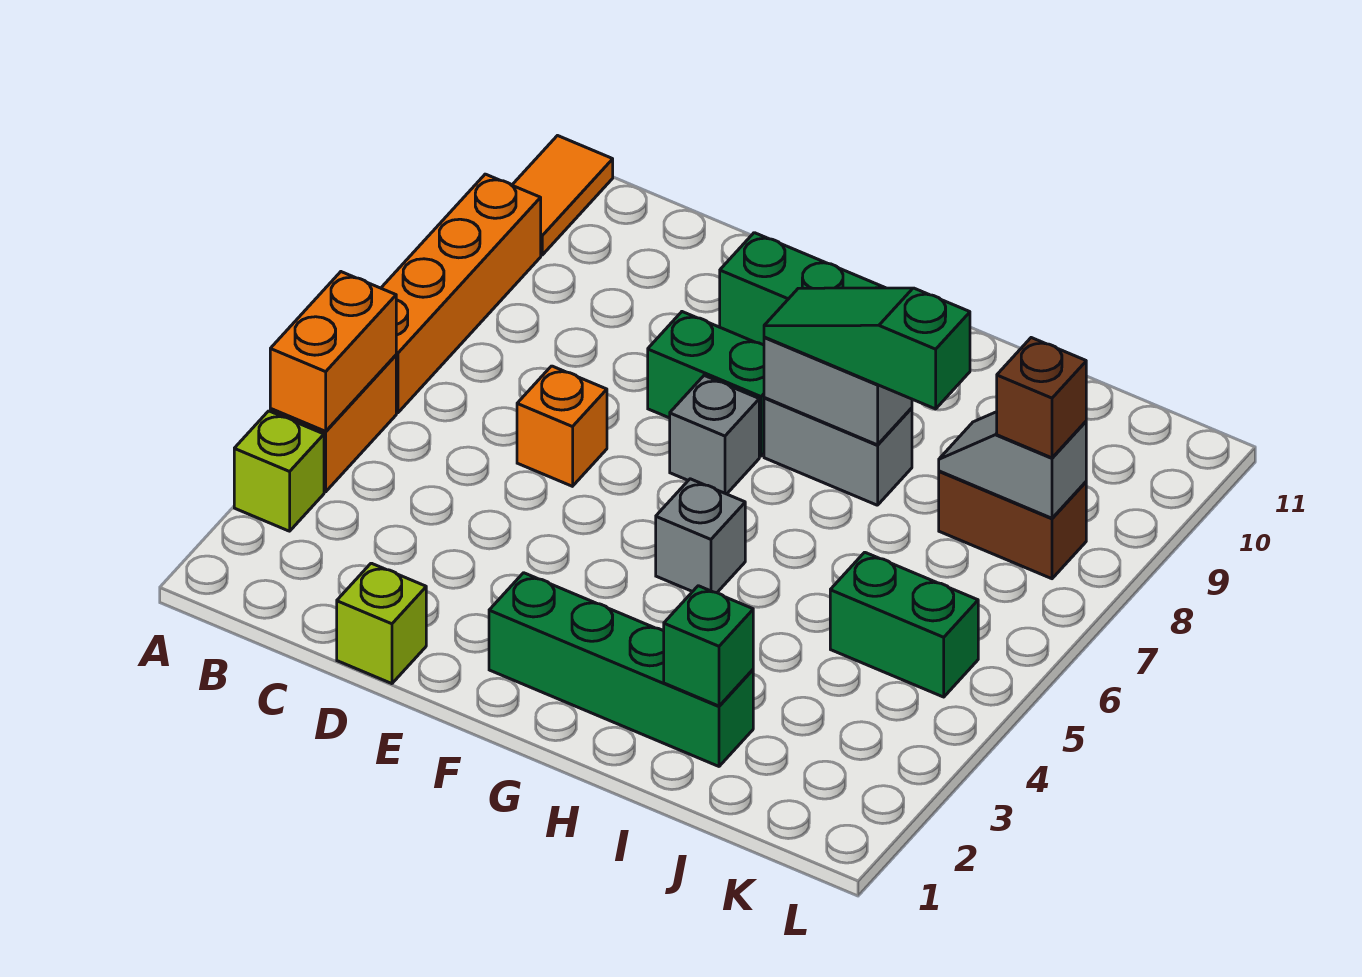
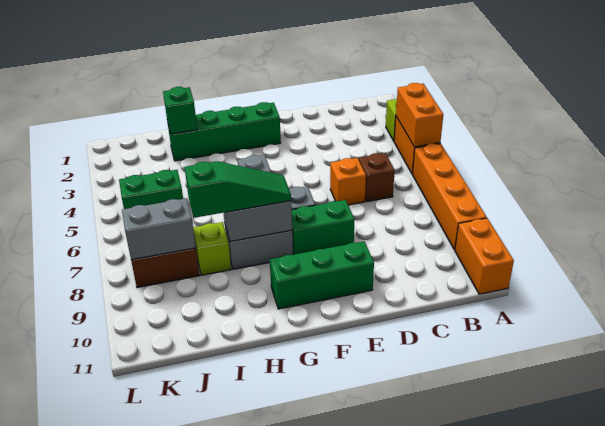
orange tile A10:A11 level 1 -> orange brick A10:A11 level 1
lime brick D1 level 1 -> lime brick I8 level 1
grey slope J8:K8 level 2 top K -> grey brick J8:K8 level 2
brown brick K8 level 3 -> brown brick C6 level 1

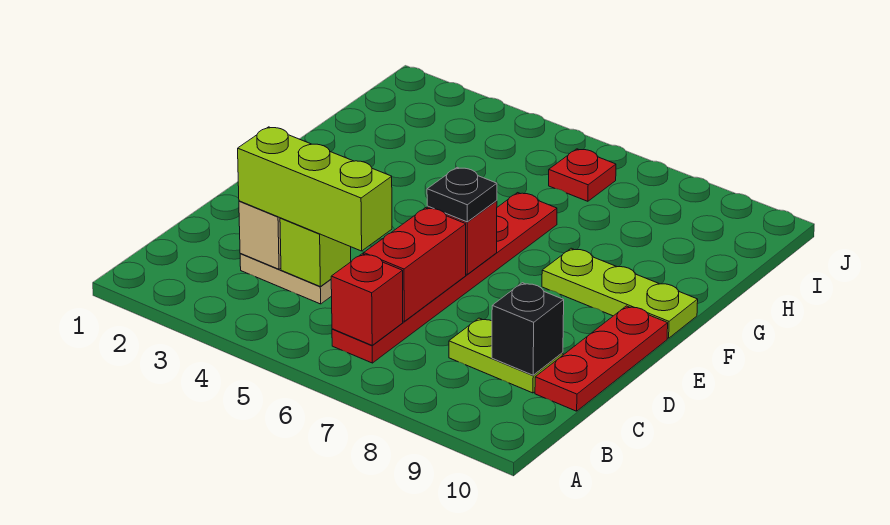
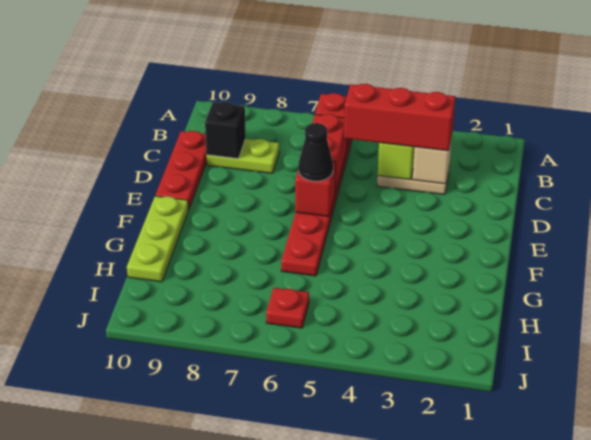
lime brick C3:C5 level 3 -> red brick C3:C5 level 3
black plate E6 level 3 -> black cone E6 level 3
lime plate F8:F10 level 1 -> lime plate F10:H10 level 1

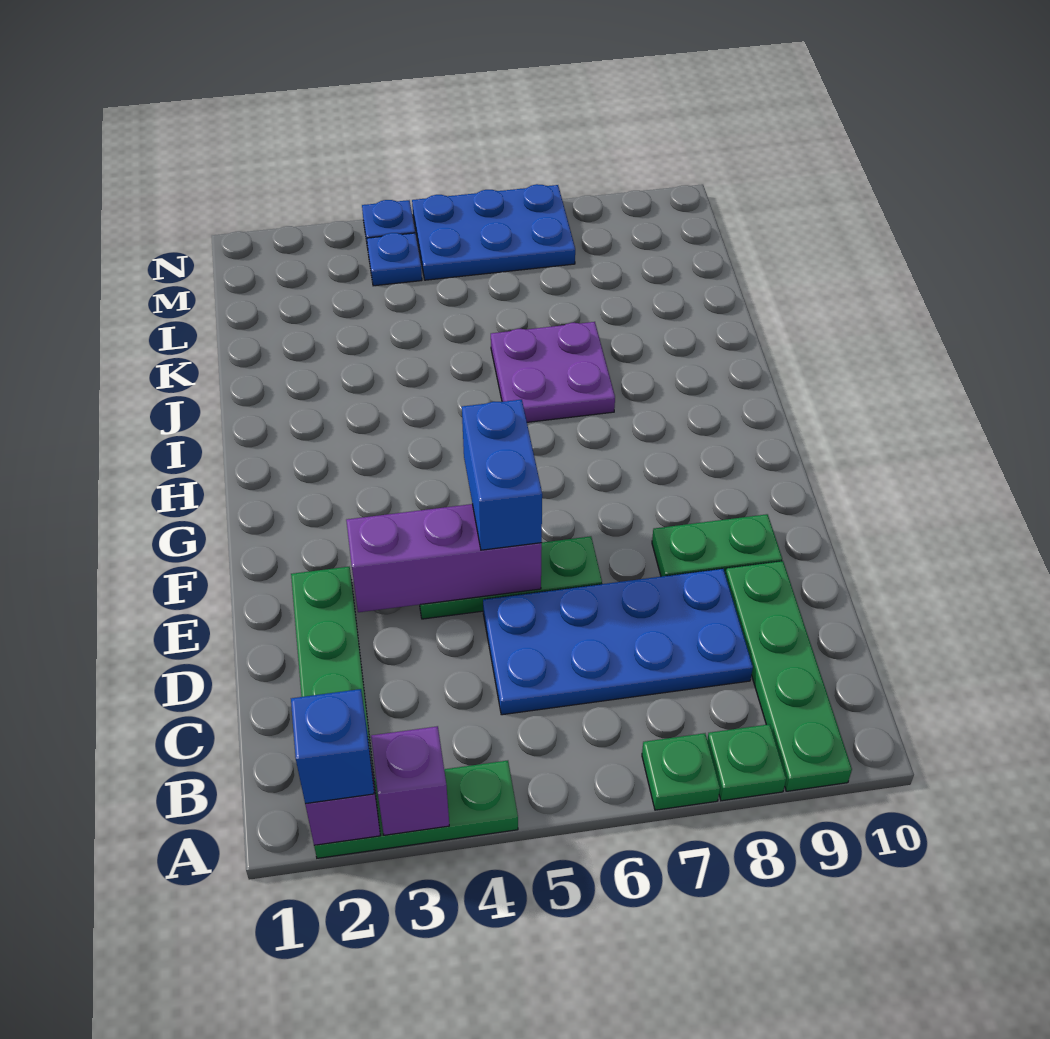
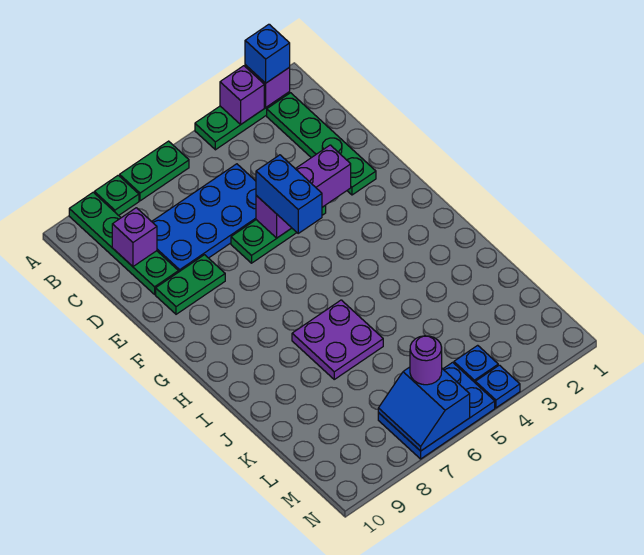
green plate A7 level 1 -> green plate A6:A7 level 1
none -> purple brick C9 level 2
none -> blue slope M6:N7 level 2 top 6
none -> purple round brick M6 level 3

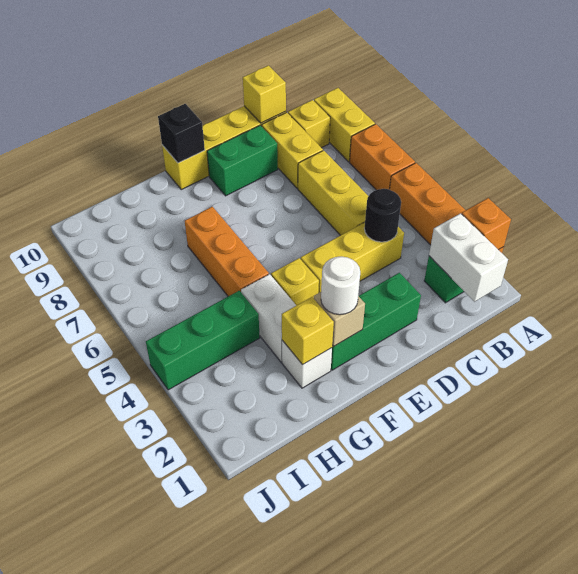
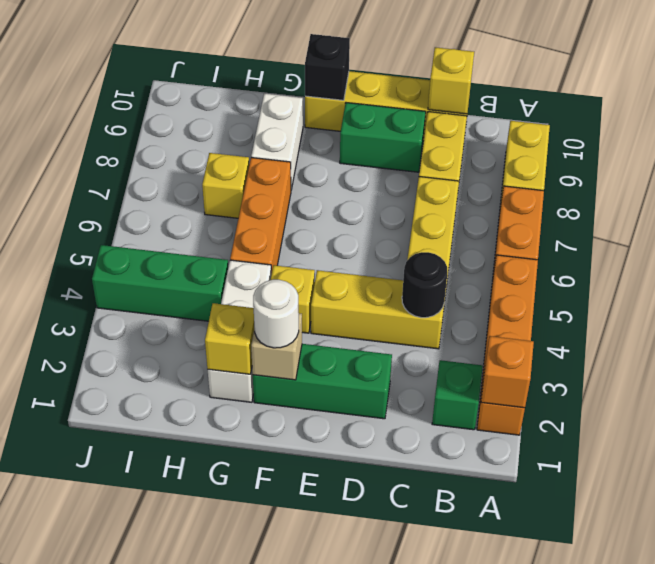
white brick B1:B2 level 2 -> white brick G8:G9 level 1
yellow brick B9 level 1 -> yellow brick H7 level 1

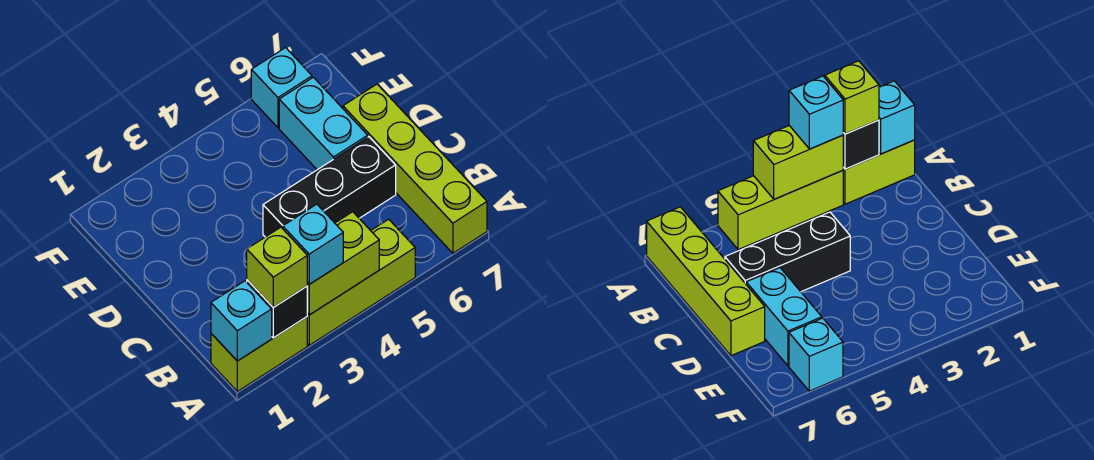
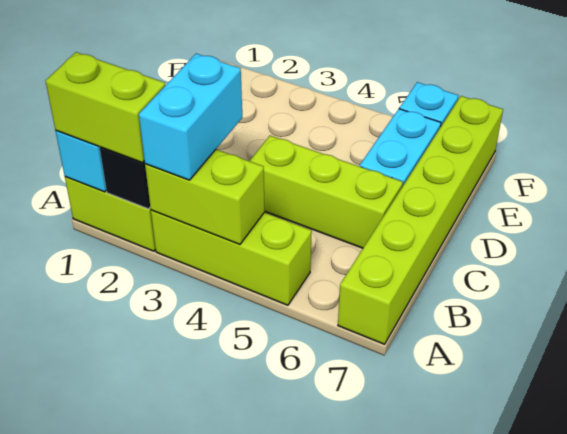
lime brick A2 level 3 -> lime brick A1:A2 level 3
cyan brick A3 level 3 -> cyan brick A3:B3 level 3
lime brick A7:D7 level 1 -> lime brick A7:F7 level 1
black brick C4:C6 level 1 -> lime brick C4:C6 level 1

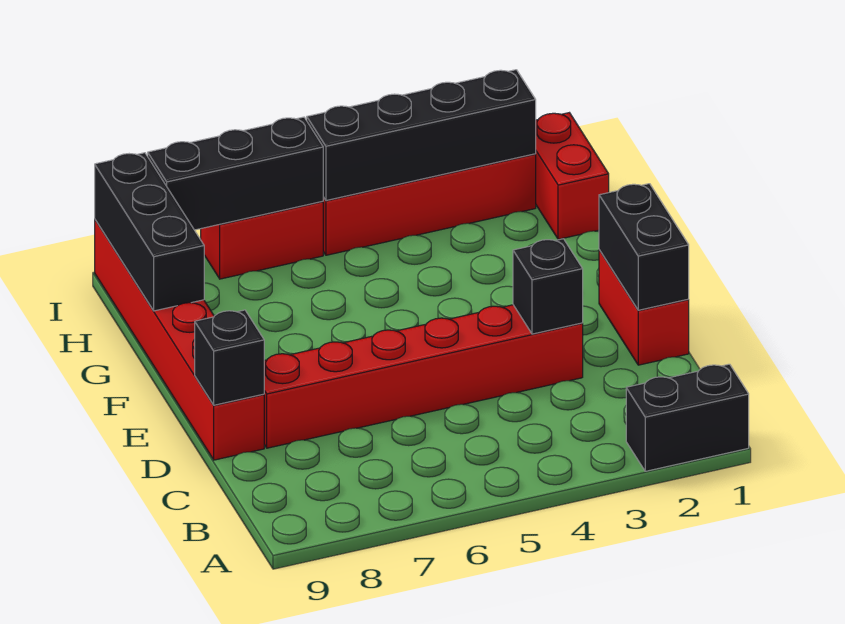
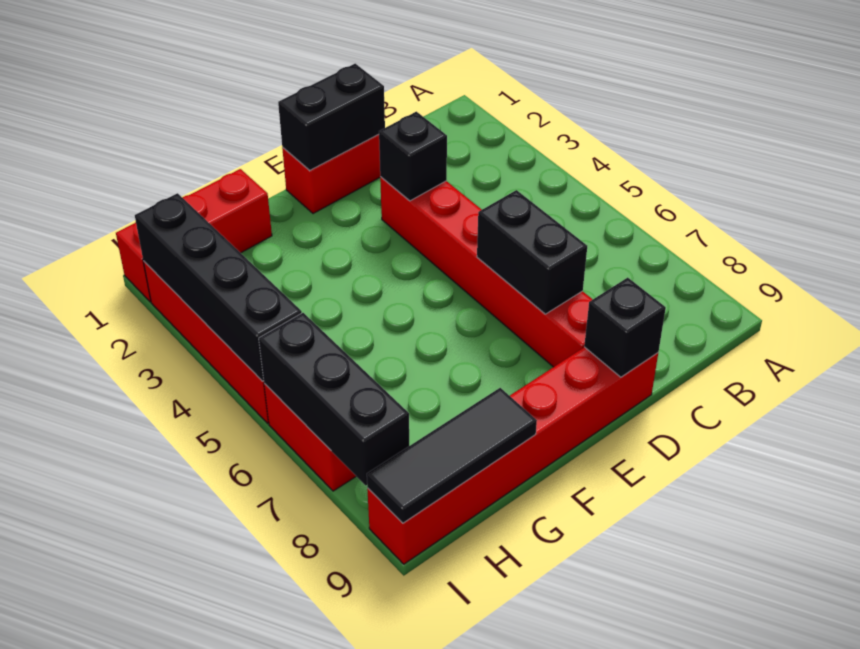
black brick A1:A2 level 1 -> black brick D6:D7 level 2
black brick G9:I9 level 2 -> black tile G9:I9 level 2
red brick H1:I1 level 1 -> red brick G1:I1 level 1

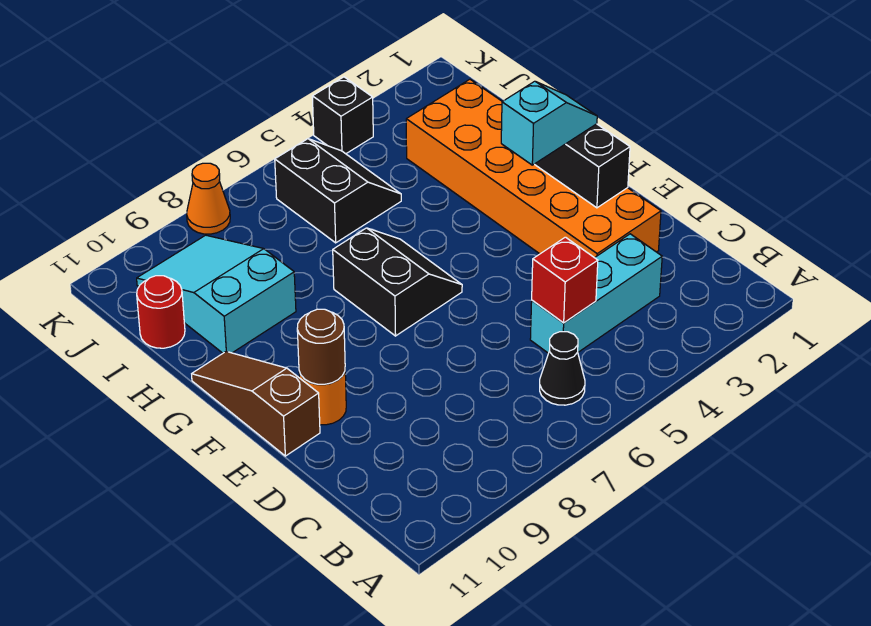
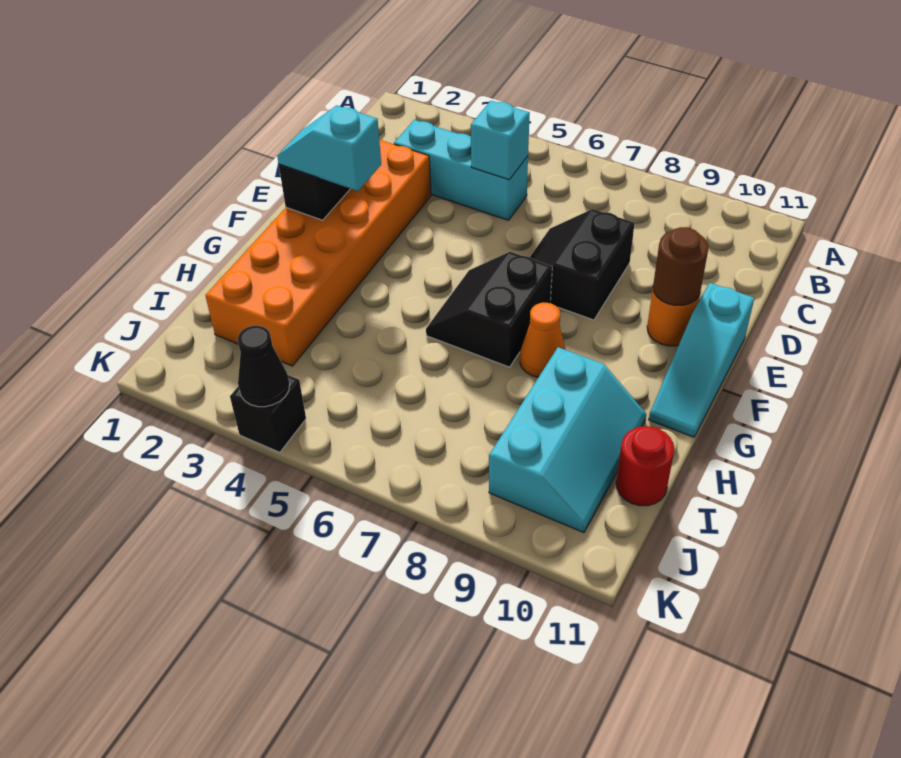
black cone B6 level 1 -> black cone K4 level 2
red brick C5 level 2 -> cyan brick C5 level 2
brown slope E11:G11 level 1 top E -> cyan slope E11:G11 level 1 top E
cyan slope H9:J10 level 1 top H -> cyan slope H9:J10 level 1 top 9
black slope I5:J6 level 1 top 6 -> black slope D7:E8 level 1 top 8
orange cone K8 level 1 -> orange cone G8 level 1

☆ ☆ ☆ ☆

» Description of the task
Above are the entries; write them out again exactly, omitting the pictures.

» Answer section
orange tile A10:A11 level 1 -> orange brick A10:A11 level 1
lime brick D1 level 1 -> lime brick I8 level 1
grey slope J8:K8 level 2 top K -> grey brick J8:K8 level 2
brown brick K8 level 3 -> brown brick C6 level 1

lime brick C3:C5 level 3 -> red brick C3:C5 level 3
black plate E6 level 3 -> black cone E6 level 3
lime plate F8:F10 level 1 -> lime plate F10:H10 level 1

green plate A7 level 1 -> green plate A6:A7 level 1
none -> purple brick C9 level 2
none -> blue slope M6:N7 level 2 top 6
none -> purple round brick M6 level 3

white brick B1:B2 level 2 -> white brick G8:G9 level 1
yellow brick B9 level 1 -> yellow brick H7 level 1

lime brick A2 level 3 -> lime brick A1:A2 level 3
cyan brick A3 level 3 -> cyan brick A3:B3 level 3
lime brick A7:D7 level 1 -> lime brick A7:F7 level 1
black brick C4:C6 level 1 -> lime brick C4:C6 level 1

black brick A1:A2 level 1 -> black brick D6:D7 level 2
black brick G9:I9 level 2 -> black tile G9:I9 level 2
red brick H1:I1 level 1 -> red brick G1:I1 level 1

black cone B6 level 1 -> black cone K4 level 2
red brick C5 level 2 -> cyan brick C5 level 2
brown slope E11:G11 level 1 top E -> cyan slope E11:G11 level 1 top E
cyan slope H9:J10 level 1 top H -> cyan slope H9:J10 level 1 top 9
black slope I5:J6 level 1 top 6 -> black slope D7:E8 level 1 top 8
orange cone K8 level 1 -> orange cone G8 level 1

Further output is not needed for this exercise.